**Your goal:**
In full and without alteration, print the entries.

START Data listing

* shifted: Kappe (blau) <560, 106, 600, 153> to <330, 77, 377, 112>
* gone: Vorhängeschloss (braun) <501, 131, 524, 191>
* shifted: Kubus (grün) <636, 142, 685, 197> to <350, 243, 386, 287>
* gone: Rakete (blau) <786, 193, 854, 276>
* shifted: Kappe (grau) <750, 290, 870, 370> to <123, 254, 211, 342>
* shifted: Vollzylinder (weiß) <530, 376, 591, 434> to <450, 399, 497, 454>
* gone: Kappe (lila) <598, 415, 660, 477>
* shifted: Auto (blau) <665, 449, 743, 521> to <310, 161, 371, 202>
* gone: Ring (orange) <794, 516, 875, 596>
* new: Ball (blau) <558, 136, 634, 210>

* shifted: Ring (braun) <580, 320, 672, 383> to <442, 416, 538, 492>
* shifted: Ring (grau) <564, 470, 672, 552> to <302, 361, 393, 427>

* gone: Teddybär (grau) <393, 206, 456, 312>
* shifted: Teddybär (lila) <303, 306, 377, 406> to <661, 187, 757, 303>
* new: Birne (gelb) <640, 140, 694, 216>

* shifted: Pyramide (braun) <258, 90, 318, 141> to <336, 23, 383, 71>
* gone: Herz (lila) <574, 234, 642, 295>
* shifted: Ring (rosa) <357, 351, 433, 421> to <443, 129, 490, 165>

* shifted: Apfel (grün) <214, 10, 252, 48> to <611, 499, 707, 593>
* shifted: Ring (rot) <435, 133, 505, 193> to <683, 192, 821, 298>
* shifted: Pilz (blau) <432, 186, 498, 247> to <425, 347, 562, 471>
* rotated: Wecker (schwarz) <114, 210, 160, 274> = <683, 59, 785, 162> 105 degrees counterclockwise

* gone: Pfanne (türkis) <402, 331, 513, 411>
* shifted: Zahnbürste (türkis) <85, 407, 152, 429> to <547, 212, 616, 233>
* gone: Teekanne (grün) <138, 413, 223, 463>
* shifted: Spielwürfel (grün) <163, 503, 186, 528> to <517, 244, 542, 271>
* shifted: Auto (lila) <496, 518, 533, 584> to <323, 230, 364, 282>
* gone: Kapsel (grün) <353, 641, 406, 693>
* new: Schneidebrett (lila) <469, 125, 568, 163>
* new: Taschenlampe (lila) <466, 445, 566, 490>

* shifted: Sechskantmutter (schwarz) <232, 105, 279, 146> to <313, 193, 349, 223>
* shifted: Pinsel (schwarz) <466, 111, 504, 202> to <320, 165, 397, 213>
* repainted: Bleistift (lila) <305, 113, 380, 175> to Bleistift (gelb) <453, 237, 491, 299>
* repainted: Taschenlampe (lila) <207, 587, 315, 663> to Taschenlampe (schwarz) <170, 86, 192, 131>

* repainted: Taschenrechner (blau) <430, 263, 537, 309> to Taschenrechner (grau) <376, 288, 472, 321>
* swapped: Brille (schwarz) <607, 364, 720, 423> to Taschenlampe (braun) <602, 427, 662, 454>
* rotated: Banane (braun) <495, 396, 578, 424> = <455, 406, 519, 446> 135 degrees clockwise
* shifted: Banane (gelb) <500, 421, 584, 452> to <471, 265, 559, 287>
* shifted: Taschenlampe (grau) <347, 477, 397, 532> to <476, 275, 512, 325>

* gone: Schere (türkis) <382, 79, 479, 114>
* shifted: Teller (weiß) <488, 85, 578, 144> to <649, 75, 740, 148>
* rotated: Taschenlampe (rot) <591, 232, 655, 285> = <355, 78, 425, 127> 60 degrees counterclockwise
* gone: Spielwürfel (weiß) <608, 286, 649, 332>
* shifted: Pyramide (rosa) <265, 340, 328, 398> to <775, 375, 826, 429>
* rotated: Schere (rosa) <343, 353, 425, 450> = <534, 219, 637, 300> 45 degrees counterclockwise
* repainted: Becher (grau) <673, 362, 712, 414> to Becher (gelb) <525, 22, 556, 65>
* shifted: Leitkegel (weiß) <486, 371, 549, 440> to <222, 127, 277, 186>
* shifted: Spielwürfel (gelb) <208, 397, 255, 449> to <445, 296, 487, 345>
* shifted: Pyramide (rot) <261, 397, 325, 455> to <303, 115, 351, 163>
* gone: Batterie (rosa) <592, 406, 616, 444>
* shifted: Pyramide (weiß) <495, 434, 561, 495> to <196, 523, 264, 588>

END Data listing

**Problem solution:**
* shifted: Kappe (blau) <560, 106, 600, 153> to <330, 77, 377, 112>
* gone: Vorhängeschloss (braun) <501, 131, 524, 191>
* shifted: Kubus (grün) <636, 142, 685, 197> to <350, 243, 386, 287>
* gone: Rakete (blau) <786, 193, 854, 276>
* shifted: Kappe (grau) <750, 290, 870, 370> to <123, 254, 211, 342>
* shifted: Vollzylinder (weiß) <530, 376, 591, 434> to <450, 399, 497, 454>
* gone: Kappe (lila) <598, 415, 660, 477>
* shifted: Auto (blau) <665, 449, 743, 521> to <310, 161, 371, 202>
* gone: Ring (orange) <794, 516, 875, 596>
* new: Ball (blau) <558, 136, 634, 210>

* shifted: Ring (braun) <580, 320, 672, 383> to <442, 416, 538, 492>
* shifted: Ring (grau) <564, 470, 672, 552> to <302, 361, 393, 427>

* gone: Teddybär (grau) <393, 206, 456, 312>
* shifted: Teddybär (lila) <303, 306, 377, 406> to <661, 187, 757, 303>
* new: Birne (gelb) <640, 140, 694, 216>

* shifted: Pyramide (braun) <258, 90, 318, 141> to <336, 23, 383, 71>
* gone: Herz (lila) <574, 234, 642, 295>
* shifted: Ring (rosa) <357, 351, 433, 421> to <443, 129, 490, 165>

* shifted: Apfel (grün) <214, 10, 252, 48> to <611, 499, 707, 593>
* shifted: Ring (rot) <435, 133, 505, 193> to <683, 192, 821, 298>
* shifted: Pilz (blau) <432, 186, 498, 247> to <425, 347, 562, 471>
* rotated: Wecker (schwarz) <114, 210, 160, 274> = <683, 59, 785, 162> 105 degrees counterclockwise

* gone: Pfanne (türkis) <402, 331, 513, 411>
* shifted: Zahnbürste (türkis) <85, 407, 152, 429> to <547, 212, 616, 233>
* gone: Teekanne (grün) <138, 413, 223, 463>
* shifted: Spielwürfel (grün) <163, 503, 186, 528> to <517, 244, 542, 271>
* shifted: Auto (lila) <496, 518, 533, 584> to <323, 230, 364, 282>
* gone: Kapsel (grün) <353, 641, 406, 693>
* new: Schneidebrett (lila) <469, 125, 568, 163>
* new: Taschenlampe (lila) <466, 445, 566, 490>

* shifted: Sechskantmutter (schwarz) <232, 105, 279, 146> to <313, 193, 349, 223>
* shifted: Pinsel (schwarz) <466, 111, 504, 202> to <320, 165, 397, 213>
* repainted: Bleistift (lila) <305, 113, 380, 175> to Bleistift (gelb) <453, 237, 491, 299>
* repainted: Taschenlampe (lila) <207, 587, 315, 663> to Taschenlampe (schwarz) <170, 86, 192, 131>

* repainted: Taschenrechner (blau) <430, 263, 537, 309> to Taschenrechner (grau) <376, 288, 472, 321>
* swapped: Brille (schwarz) <607, 364, 720, 423> to Taschenlampe (braun) <602, 427, 662, 454>
* rotated: Banane (braun) <495, 396, 578, 424> = <455, 406, 519, 446> 135 degrees clockwise
* shifted: Banane (gelb) <500, 421, 584, 452> to <471, 265, 559, 287>
* shifted: Taschenlampe (grau) <347, 477, 397, 532> to <476, 275, 512, 325>

* gone: Schere (türkis) <382, 79, 479, 114>
* shifted: Teller (weiß) <488, 85, 578, 144> to <649, 75, 740, 148>
* rotated: Taschenlampe (rot) <591, 232, 655, 285> = <355, 78, 425, 127> 60 degrees counterclockwise
* gone: Spielwürfel (weiß) <608, 286, 649, 332>
* shifted: Pyramide (rosa) <265, 340, 328, 398> to <775, 375, 826, 429>
* rotated: Schere (rosa) <343, 353, 425, 450> = <534, 219, 637, 300> 45 degrees counterclockwise
* repainted: Becher (grau) <673, 362, 712, 414> to Becher (gelb) <525, 22, 556, 65>
* shifted: Leitkegel (weiß) <486, 371, 549, 440> to <222, 127, 277, 186>
* shifted: Spielwürfel (gelb) <208, 397, 255, 449> to <445, 296, 487, 345>
* shifted: Pyramide (rot) <261, 397, 325, 455> to <303, 115, 351, 163>
* gone: Batterie (rosa) <592, 406, 616, 444>
* shifted: Pyramide (weiß) <495, 434, 561, 495> to <196, 523, 264, 588>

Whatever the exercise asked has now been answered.